Some lines below hold "road". Pick them out and copy them.

Entries taken from a collection:
========

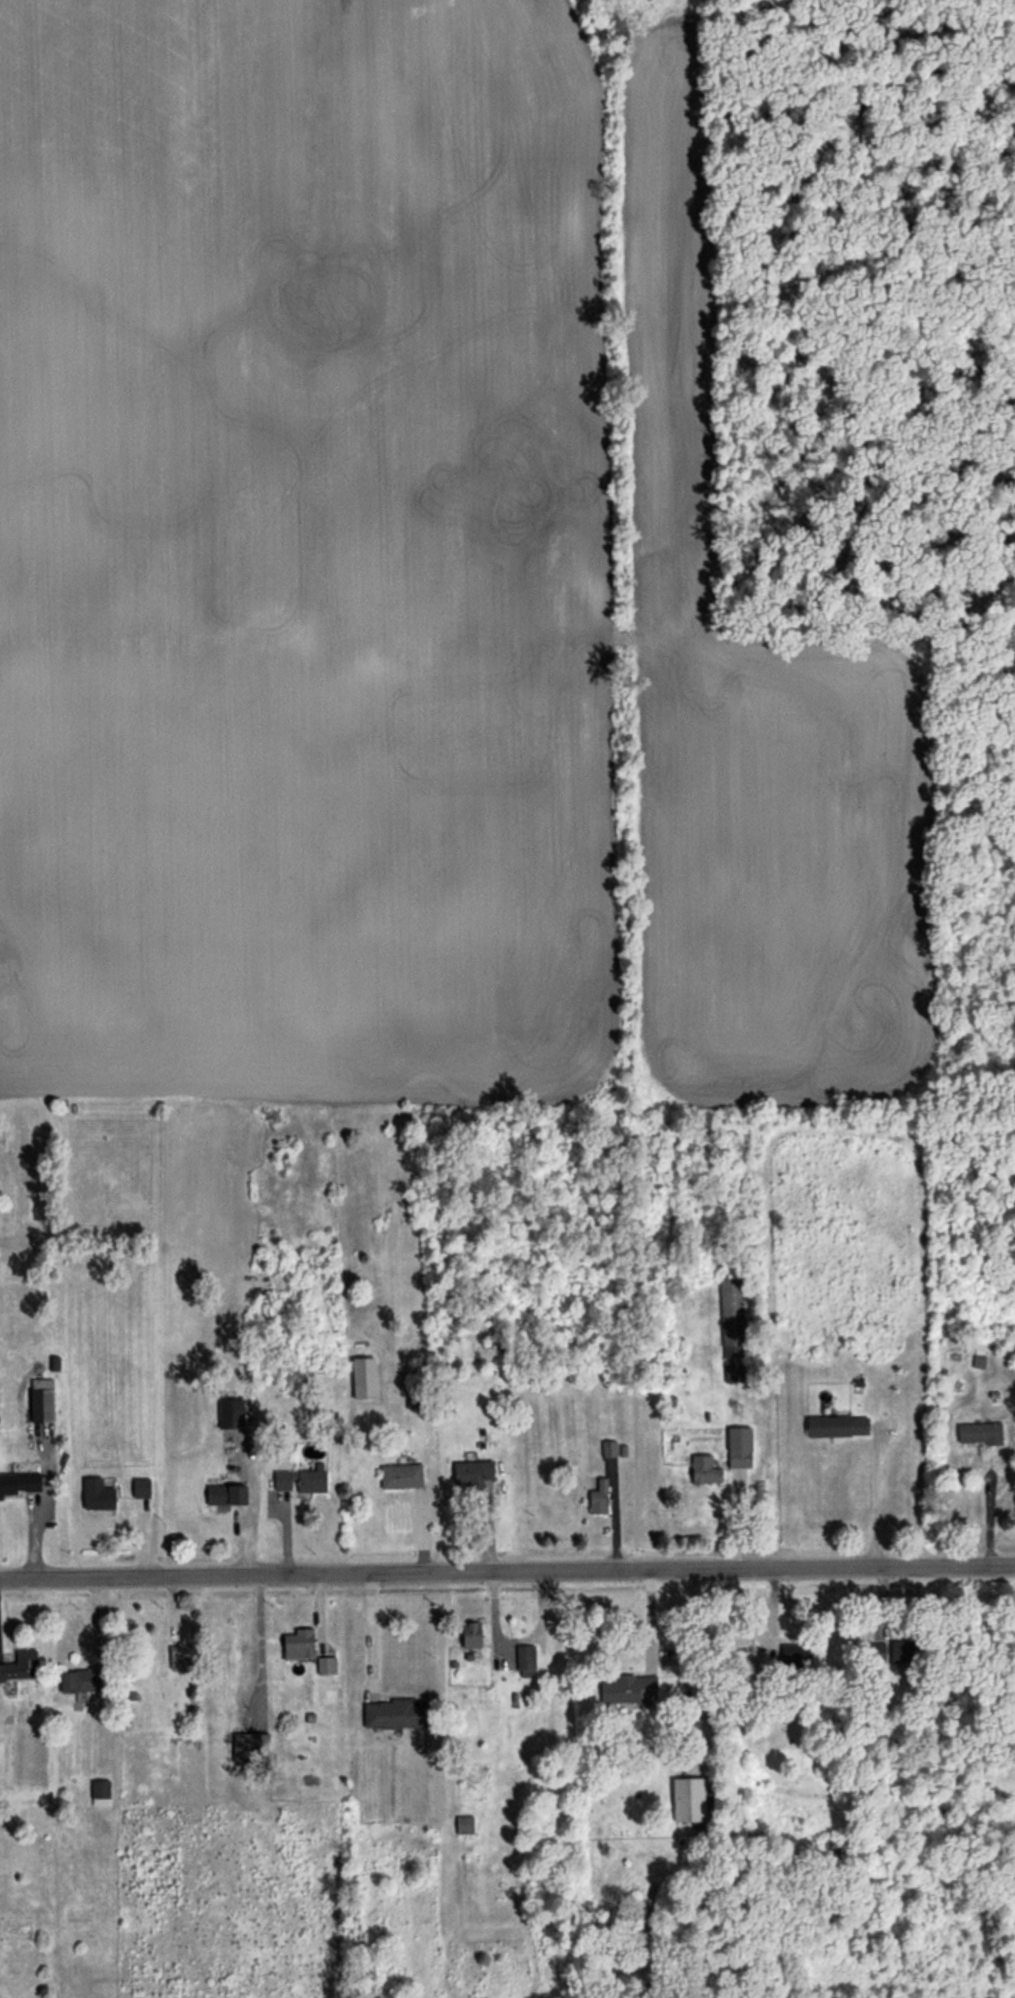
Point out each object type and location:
building: (732, 1328)
building: (364, 1377)
building: (42, 1404)
building: (231, 1413)
building: (838, 1425)
building: (980, 1432)
building: (740, 1446)
building: (705, 1469)
building: (474, 1473)
building: (402, 1475)
building: (302, 1479)
building: (20, 1482)
building: (141, 1487)
building: (98, 1494)
building: (227, 1494)
building: (599, 1496)
road: (876, 1497)
road: (36, 1525)
road: (507, 1574)
road: (649, 1618)
road: (371, 1633)
building: (472, 1633)
building: (299, 1644)
building: (902, 1651)
building: (796, 1655)
building: (180, 1657)
building: (526, 1657)
building: (755, 1663)
building: (326, 1664)
building: (21, 1666)
building: (84, 1681)
building: (628, 1688)
building: (397, 1713)
building: (250, 1747)
building: (101, 1791)
building: (689, 1799)
building: (465, 1824)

========

Written response:
road: (876, 1497)
road: (36, 1525)
road: (507, 1574)
road: (649, 1618)
road: (371, 1633)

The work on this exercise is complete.